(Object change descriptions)
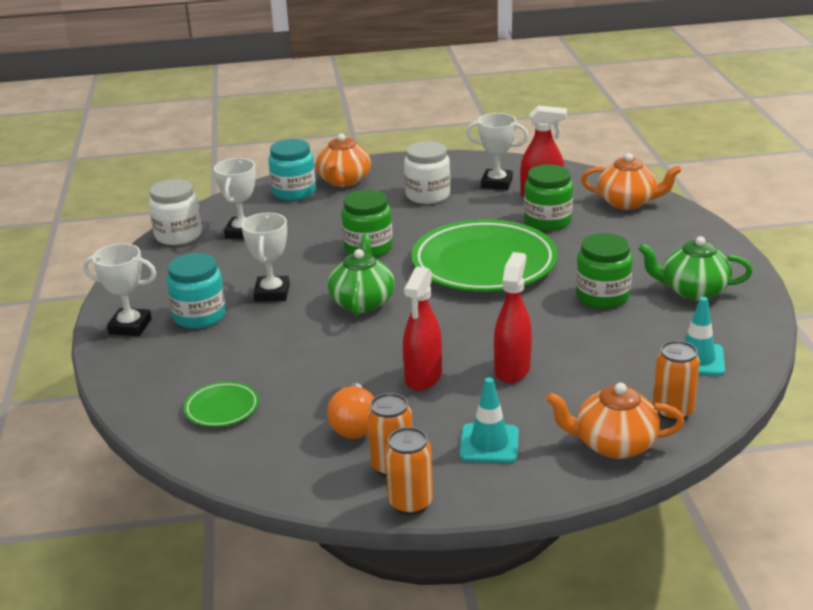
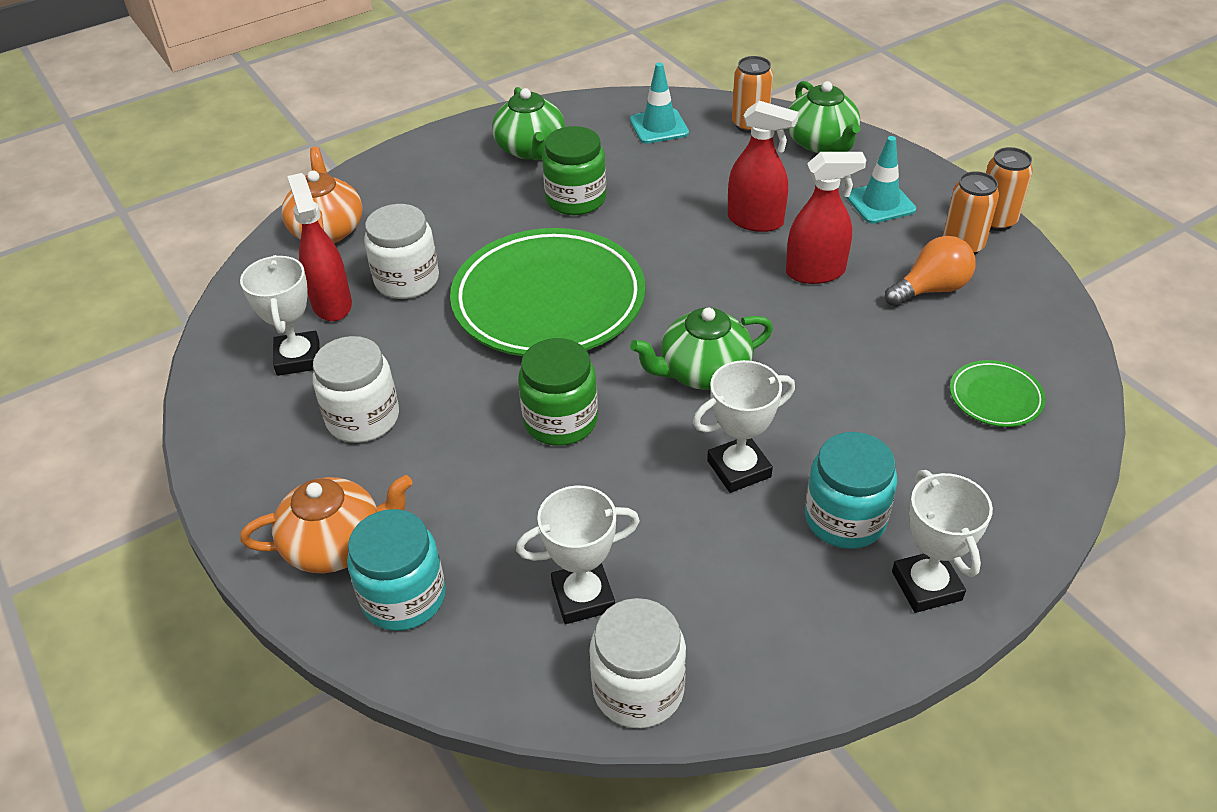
camera: 115 degrees left, 15 degrees up
(512, 369) = (755, 221): red spray bottle -> red spray bottle turned 150 degrees counterclockwise
(547, 221) = (407, 280): green jar -> white jar
(613, 444) = (821, 143): orange teapot -> green teapot

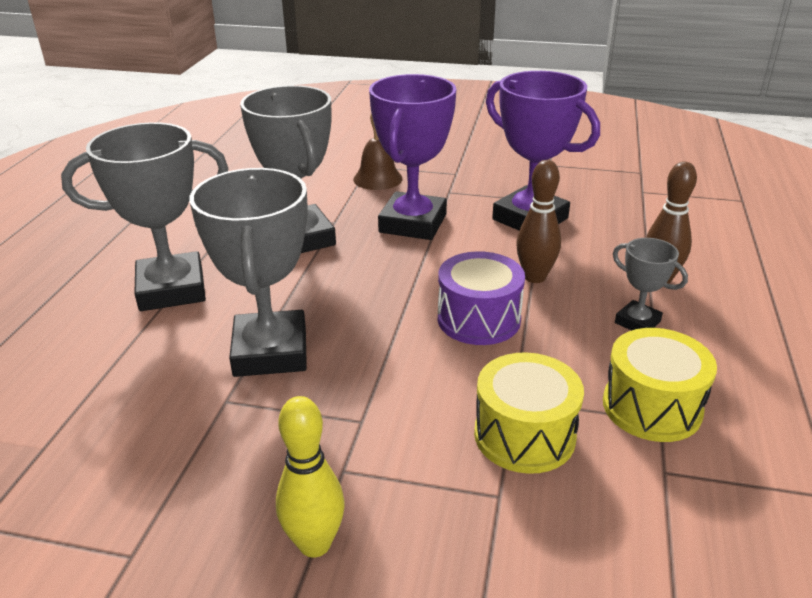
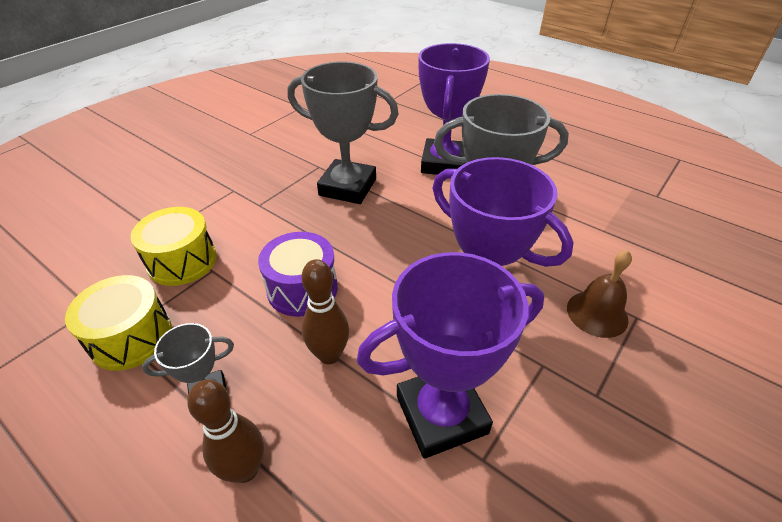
camera: 115 degrees right, 10 degrees up
(171, 289) = (444, 163): grey trophy -> purple trophy
(315, 544) = (203, 173): yellow bowling pin -> none

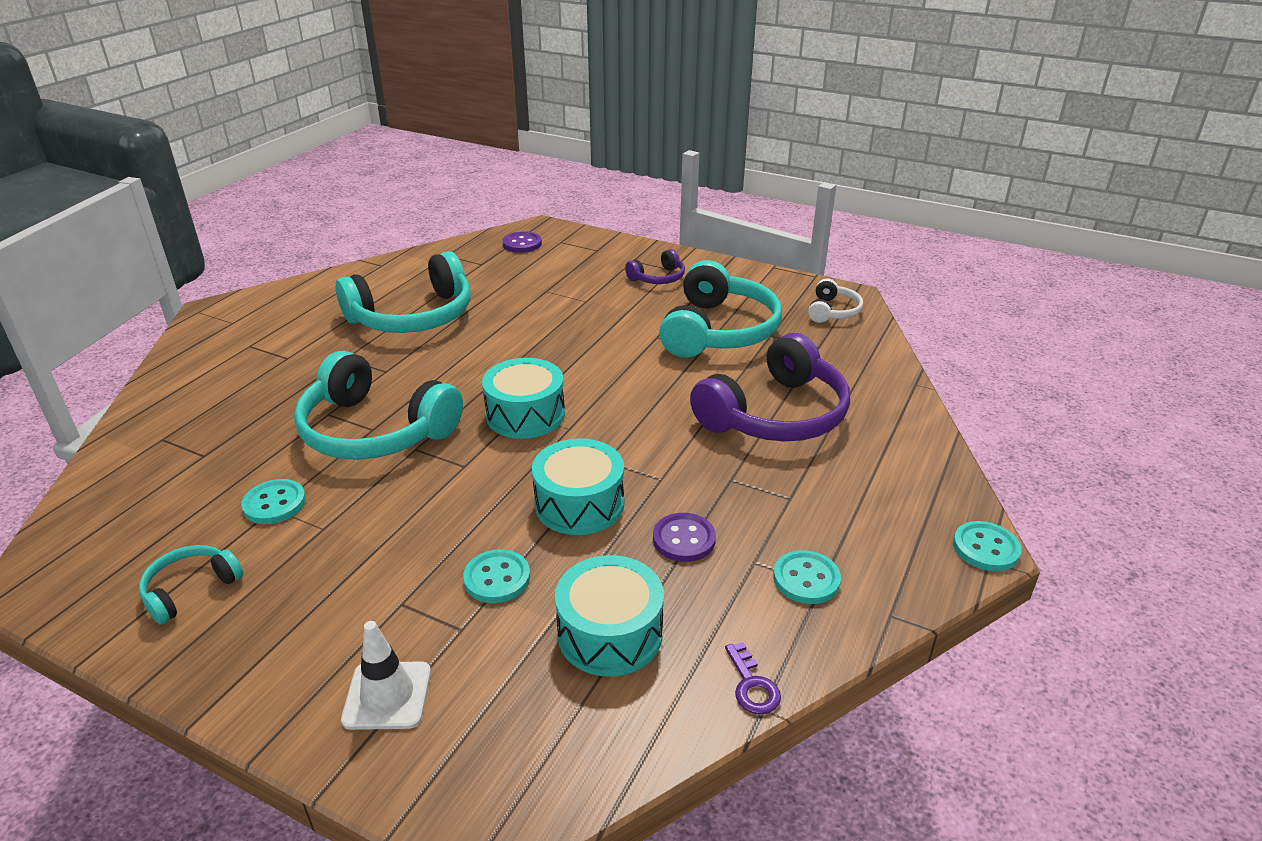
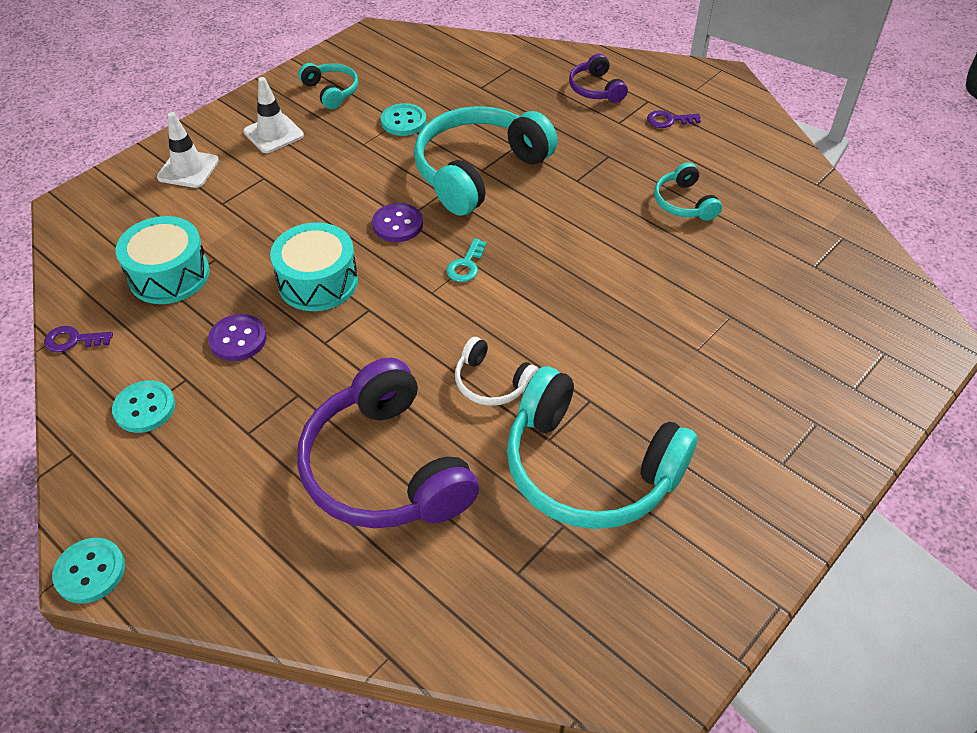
camera: 105 degrees right, 15 degrees up
(286, 332) = (668, 120): none -> purple key
(297, 623) = (273, 134): none -> white traffic cone
(413, 317) = (683, 203): turquoise headphones -> turquoise headphones, size x0.48
(497, 578) = (259, 224): turquoise button -> none
(522, 244) = (876, 311): purple button -> purple button (397, 224)
(525, 415) = (466, 265): turquoise drum -> turquoise key
(658, 278) = (754, 439): purple headphones -> purple headphones (595, 89)
(833, 311) = (613, 636): white headphones -> white headphones (491, 383)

*WORK REQUEST*. Which lines above contain "button"? Show each of them.

*ANSWER SPACE*.
(497, 578) = (259, 224): turquoise button -> none
(522, 244) = (876, 311): purple button -> purple button (397, 224)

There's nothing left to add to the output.